***** Stored data

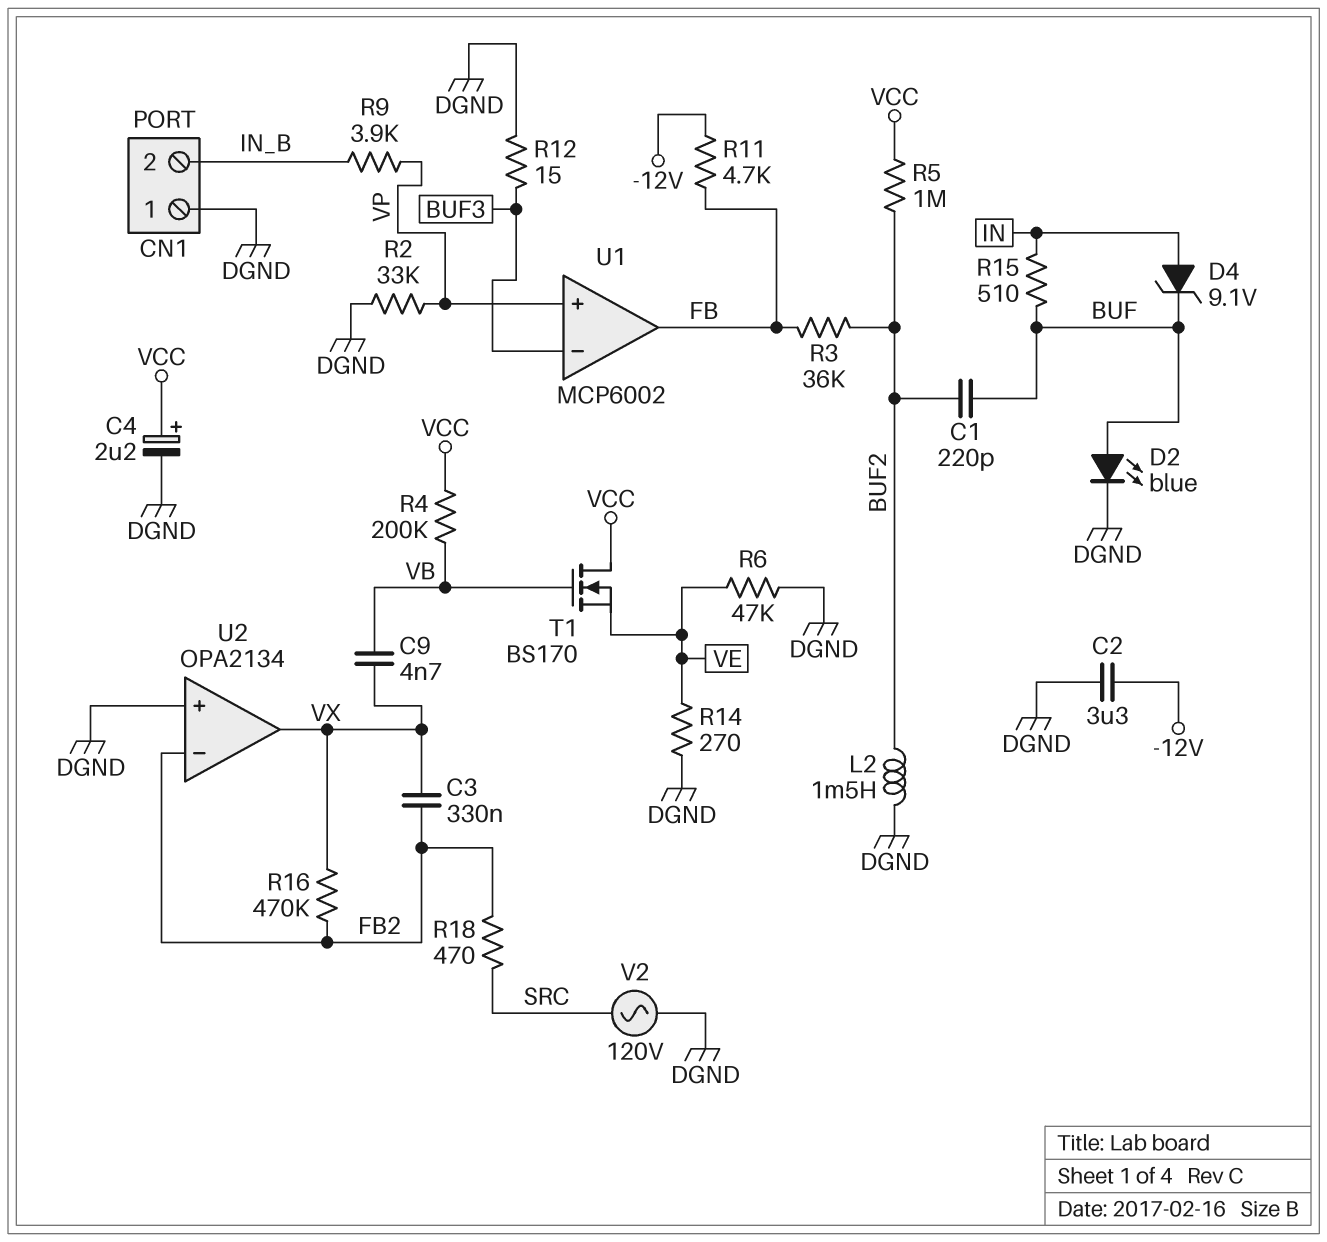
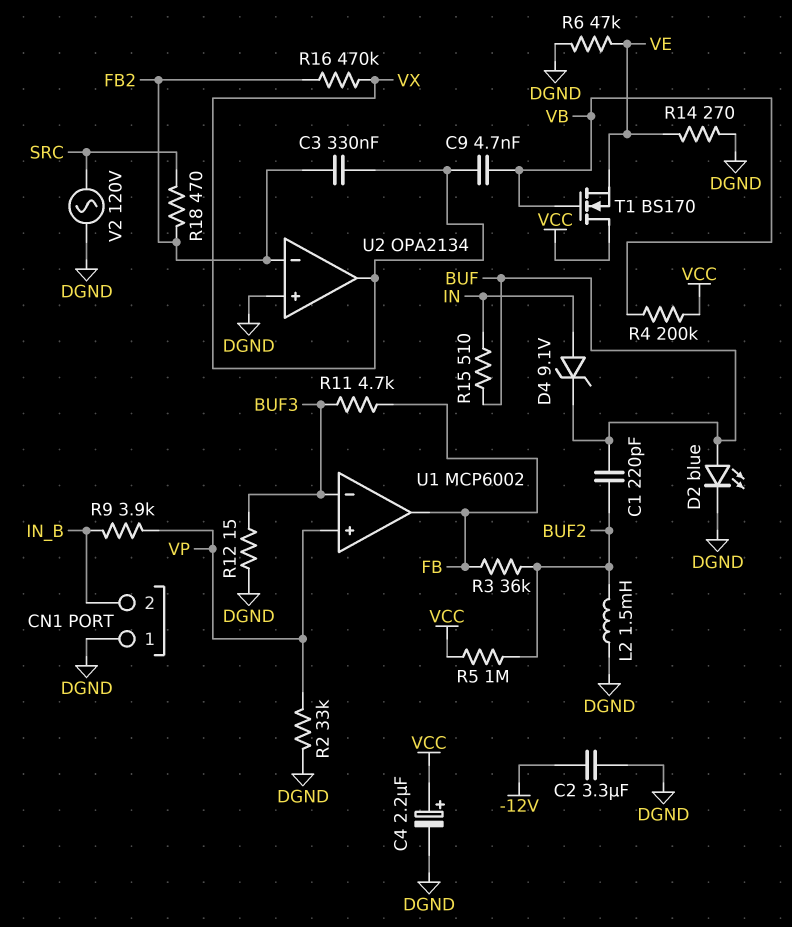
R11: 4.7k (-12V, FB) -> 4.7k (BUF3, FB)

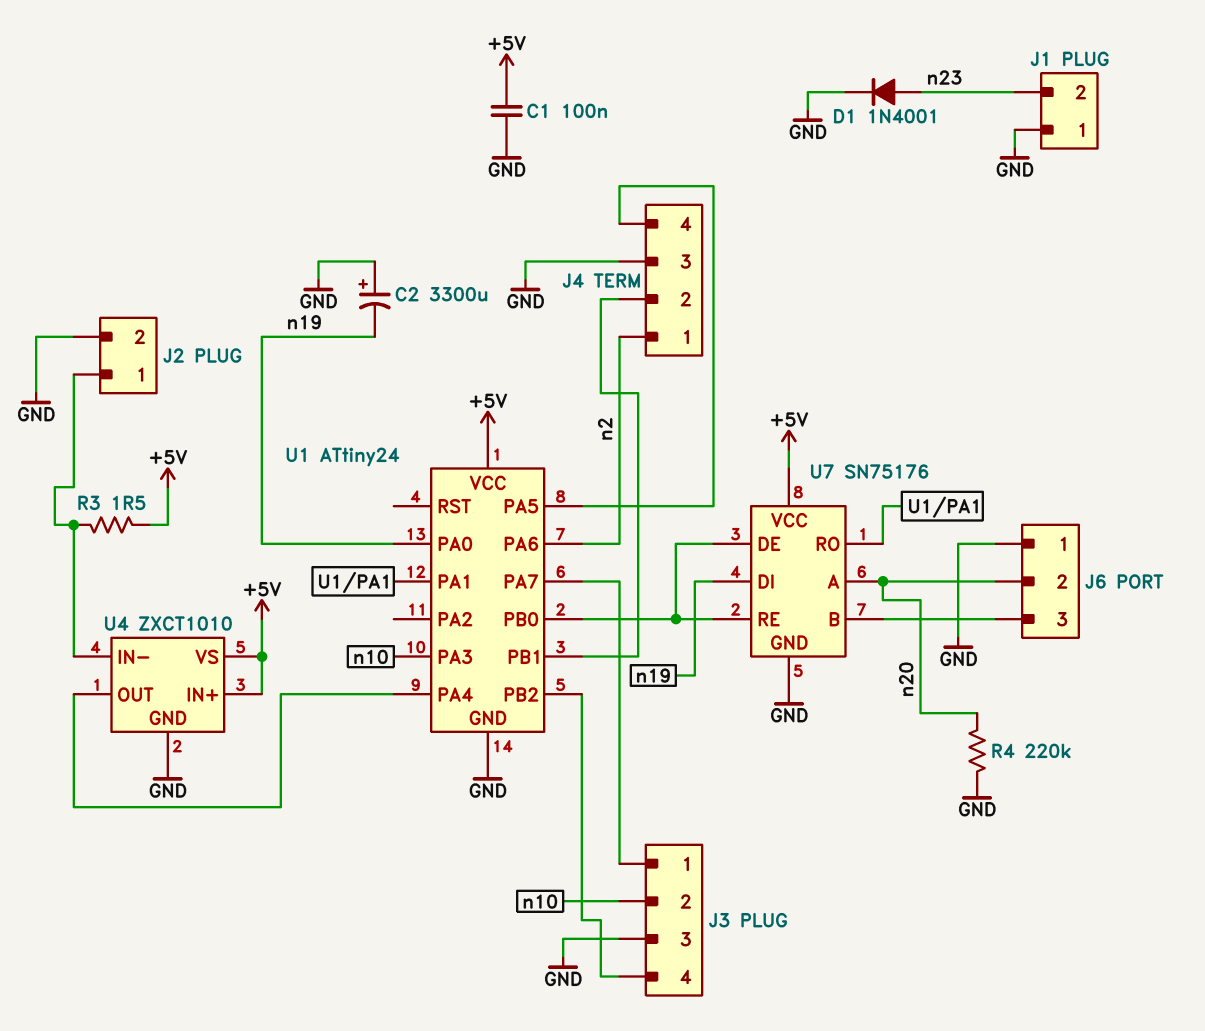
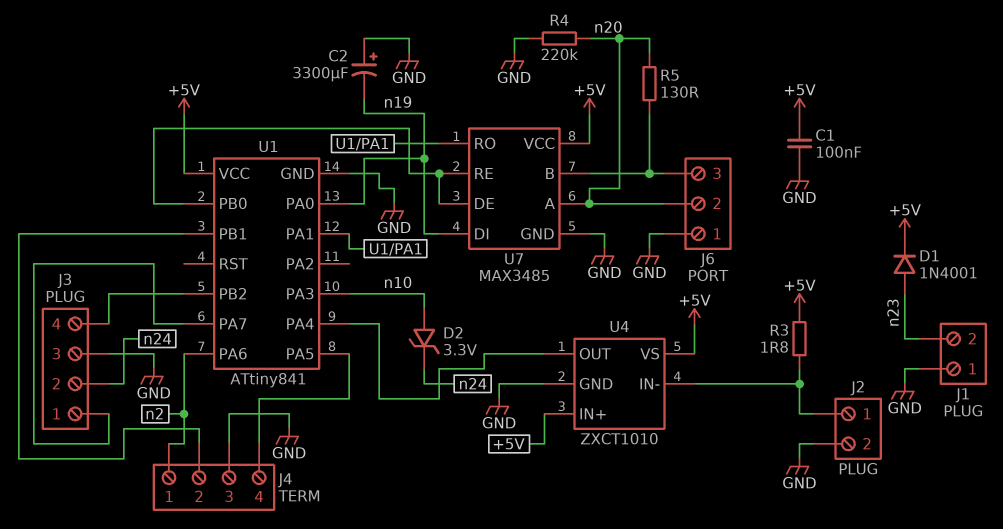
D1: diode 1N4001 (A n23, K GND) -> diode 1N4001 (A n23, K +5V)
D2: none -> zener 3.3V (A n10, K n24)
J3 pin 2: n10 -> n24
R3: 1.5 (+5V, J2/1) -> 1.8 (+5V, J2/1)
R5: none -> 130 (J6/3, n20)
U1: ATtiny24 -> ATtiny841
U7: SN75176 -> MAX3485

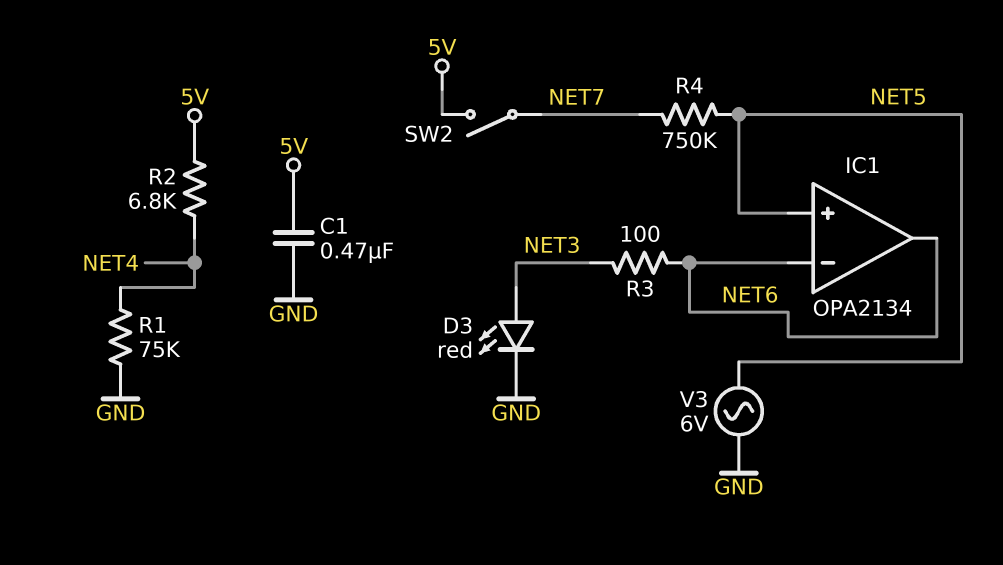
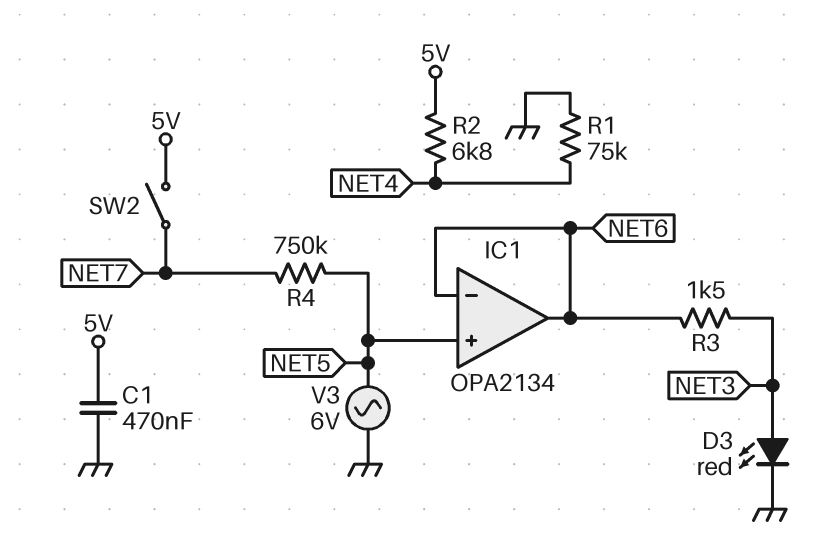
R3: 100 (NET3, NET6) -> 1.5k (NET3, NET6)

**********

Task directions: Write the listing out again in full and unchanged, minus any pictures.

Your response:
R11: 4.7k (-12V, FB) -> 4.7k (BUF3, FB)

D1: diode 1N4001 (A n23, K GND) -> diode 1N4001 (A n23, K +5V)
D2: none -> zener 3.3V (A n10, K n24)
J3 pin 2: n10 -> n24
R3: 1.5 (+5V, J2/1) -> 1.8 (+5V, J2/1)
R5: none -> 130 (J6/3, n20)
U1: ATtiny24 -> ATtiny841
U7: SN75176 -> MAX3485

R3: 100 (NET3, NET6) -> 1.5k (NET3, NET6)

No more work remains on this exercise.